INSTRUCTIONS TO FOLLOW
After finding the line that holds "banner41.zip: [528,701,560,742] ->" below, set down that line and the rest through the final one exactly, leaving the pictures out.

########################################

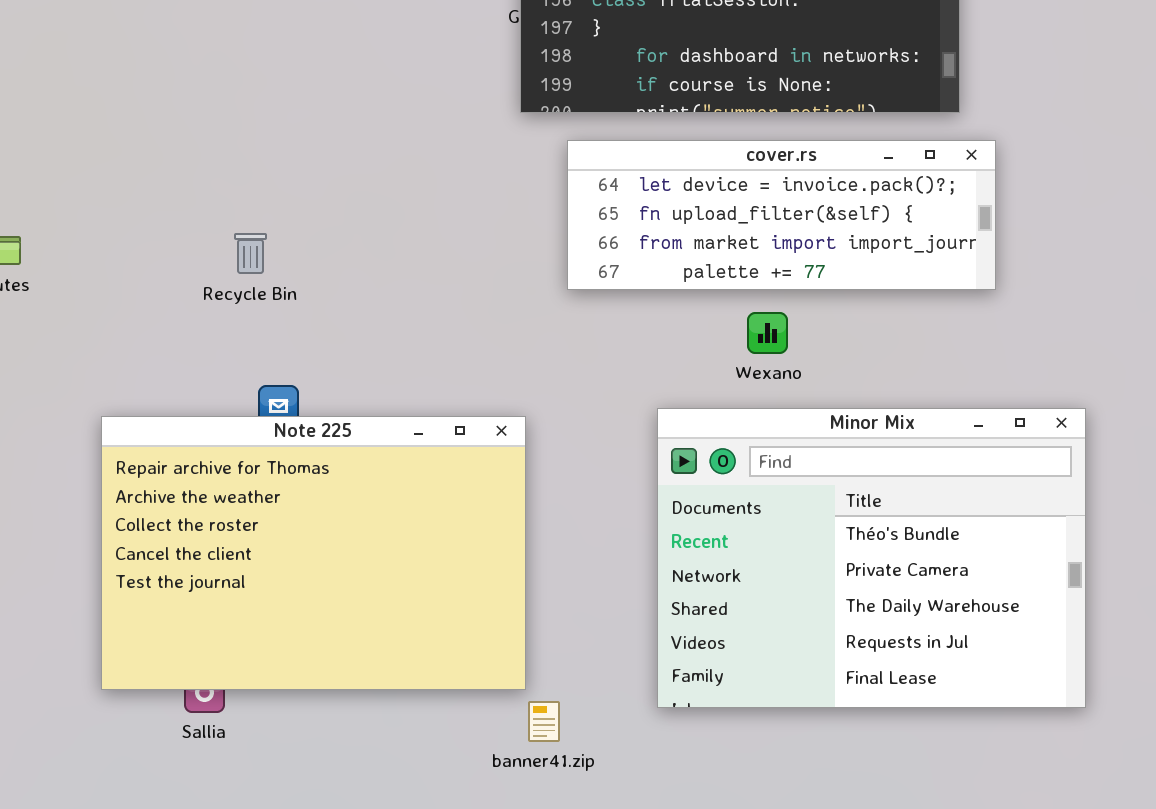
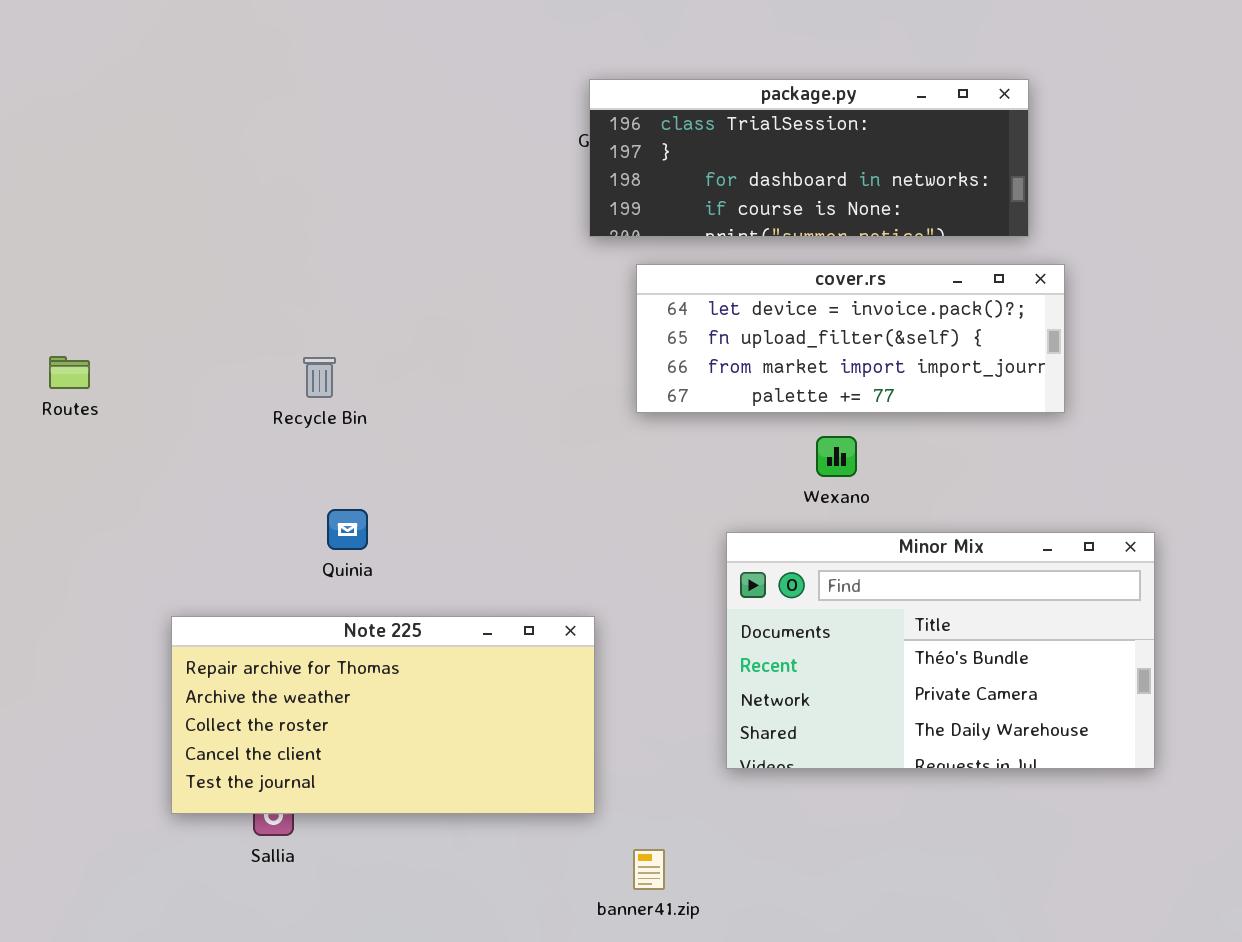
Minor Mix: [657,408,1086,708] -> [726,532,1155,769], resized
Note 225: [101,416,526,690] -> [171,616,595,814], resized
banner41.zip: [528,701,560,742] -> [633,849,665,890], moved

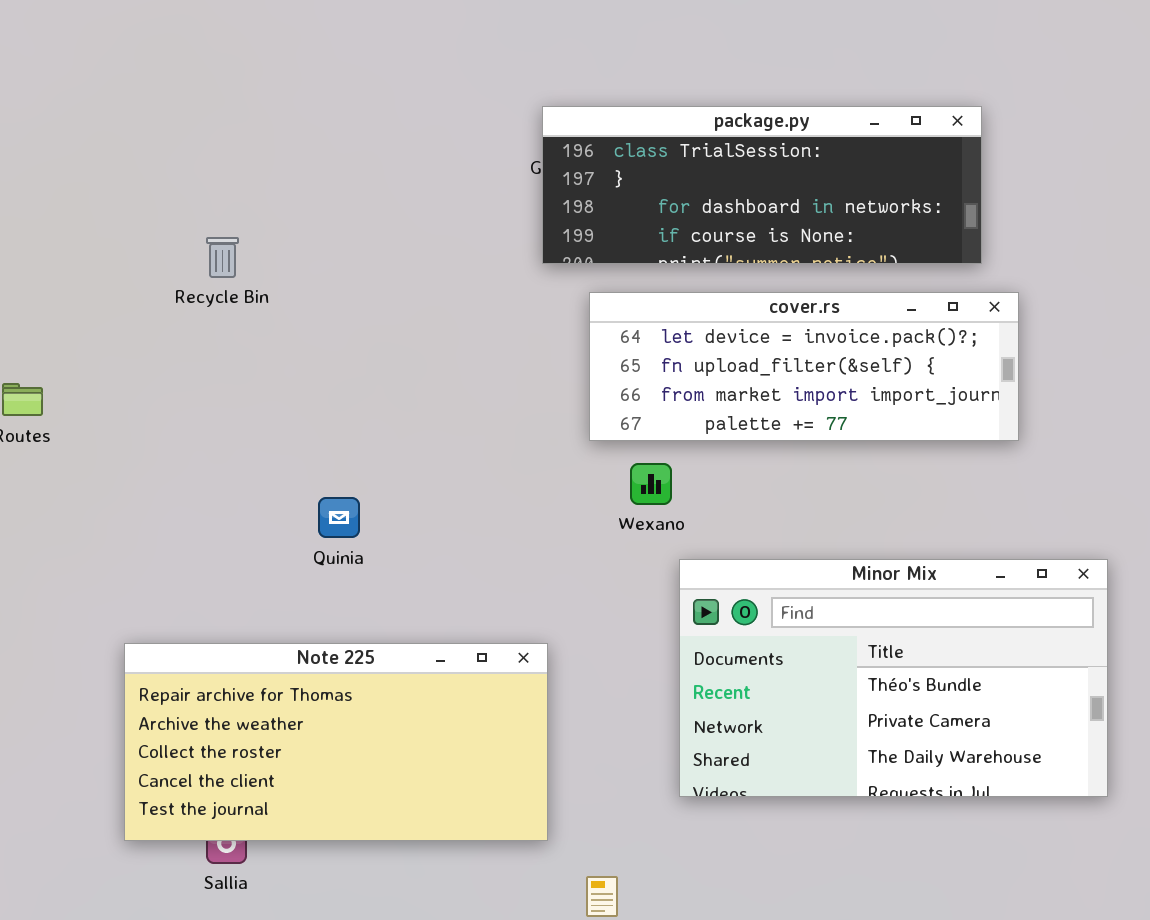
Recycle Bin: [303,357,336,398] -> [206,237,239,278], moved
Wexano: [816,436,857,477] -> [630,463,672,505], moved
Quinia: [327,509,368,550] -> [318,497,360,538], moved

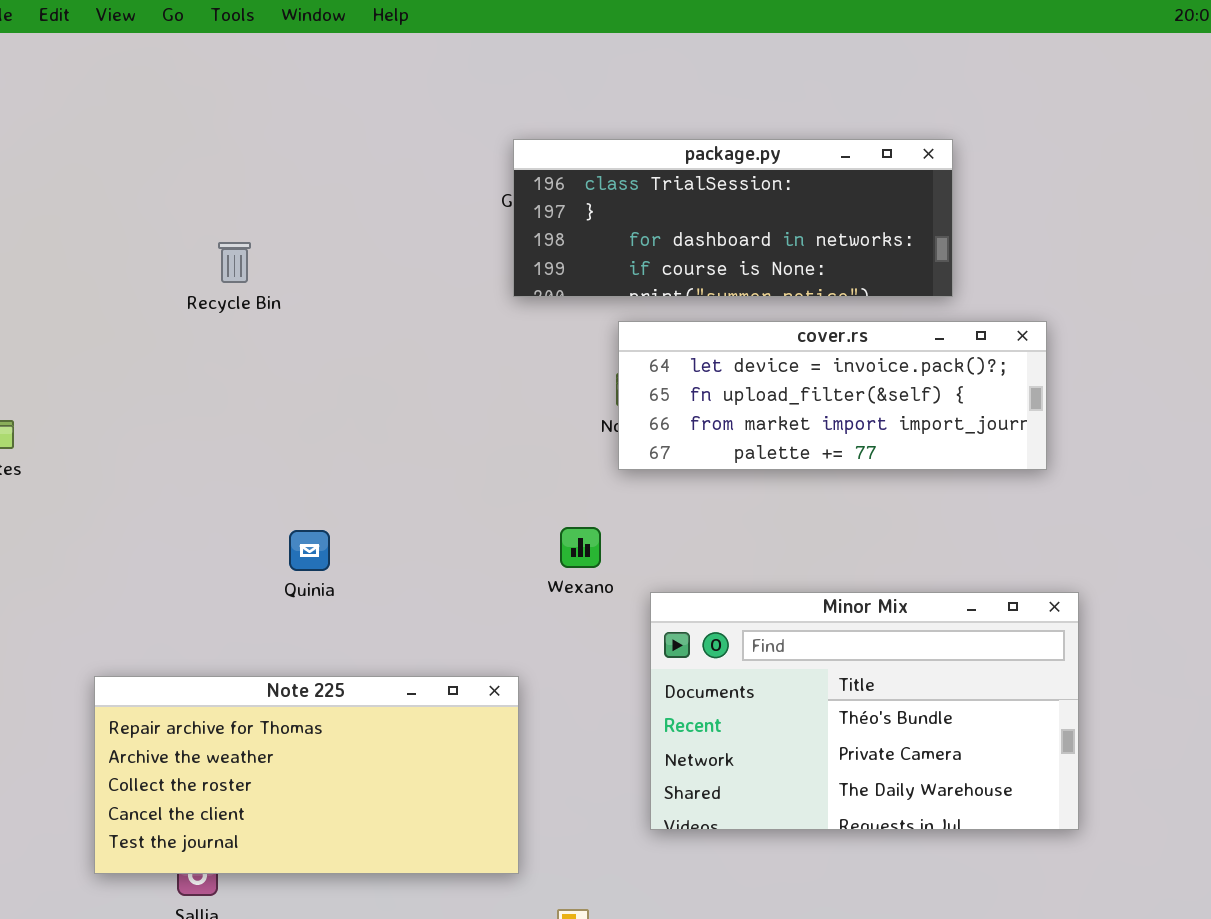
Recycle Bin: [206,237,239,278] -> [218,242,251,283], moved
cover.rs: [589,292,1019,441] -> [618,321,1047,470], moved
Wexano: [630,463,672,505] -> [560,527,601,568], moved

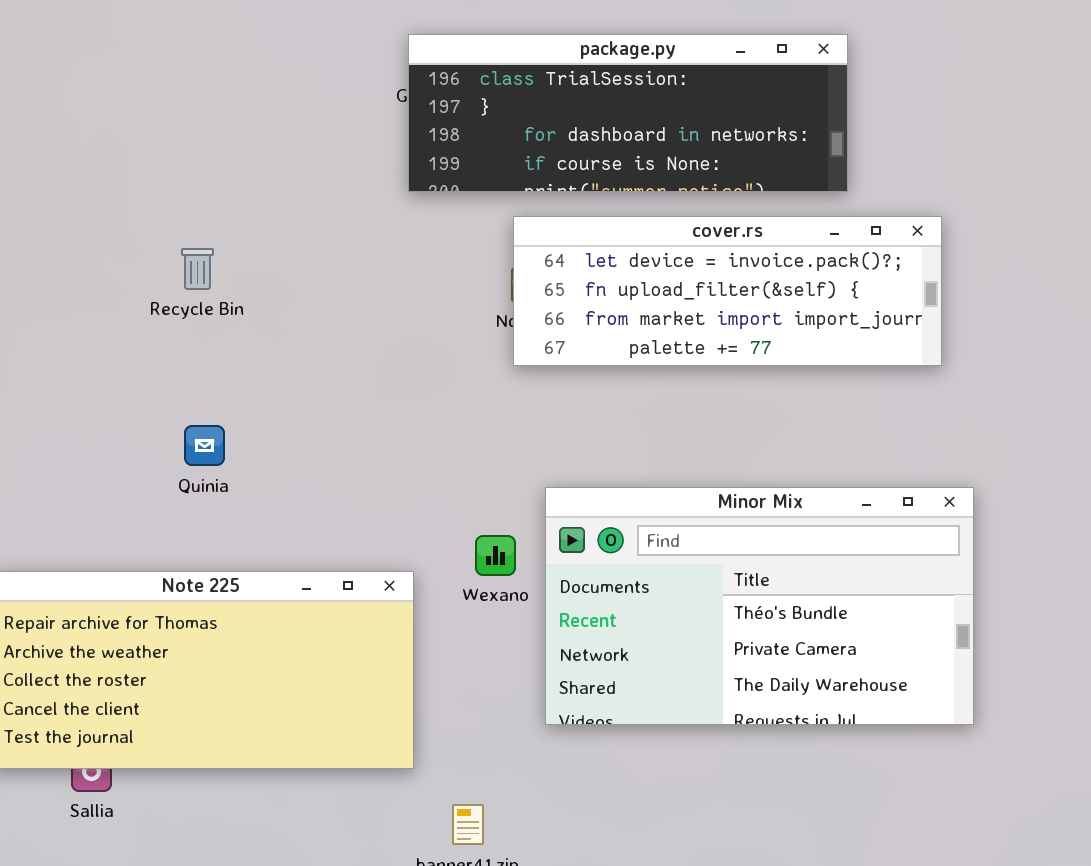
Recycle Bin: [218,242,251,283] -> [181,248,214,290], moved
Wexano: [560,527,601,568] -> [475,535,516,576], moved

########################################

ANSWER SPACE
banner41.zip: [528,701,560,742] -> [633,849,665,890], moved

Recycle Bin: [303,357,336,398] -> [206,237,239,278], moved
Wexano: [816,436,857,477] -> [630,463,672,505], moved
Quinia: [327,509,368,550] -> [318,497,360,538], moved

Recycle Bin: [206,237,239,278] -> [218,242,251,283], moved
cover.rs: [589,292,1019,441] -> [618,321,1047,470], moved
Wexano: [630,463,672,505] -> [560,527,601,568], moved

Recycle Bin: [218,242,251,283] -> [181,248,214,290], moved
Wexano: [560,527,601,568] -> [475,535,516,576], moved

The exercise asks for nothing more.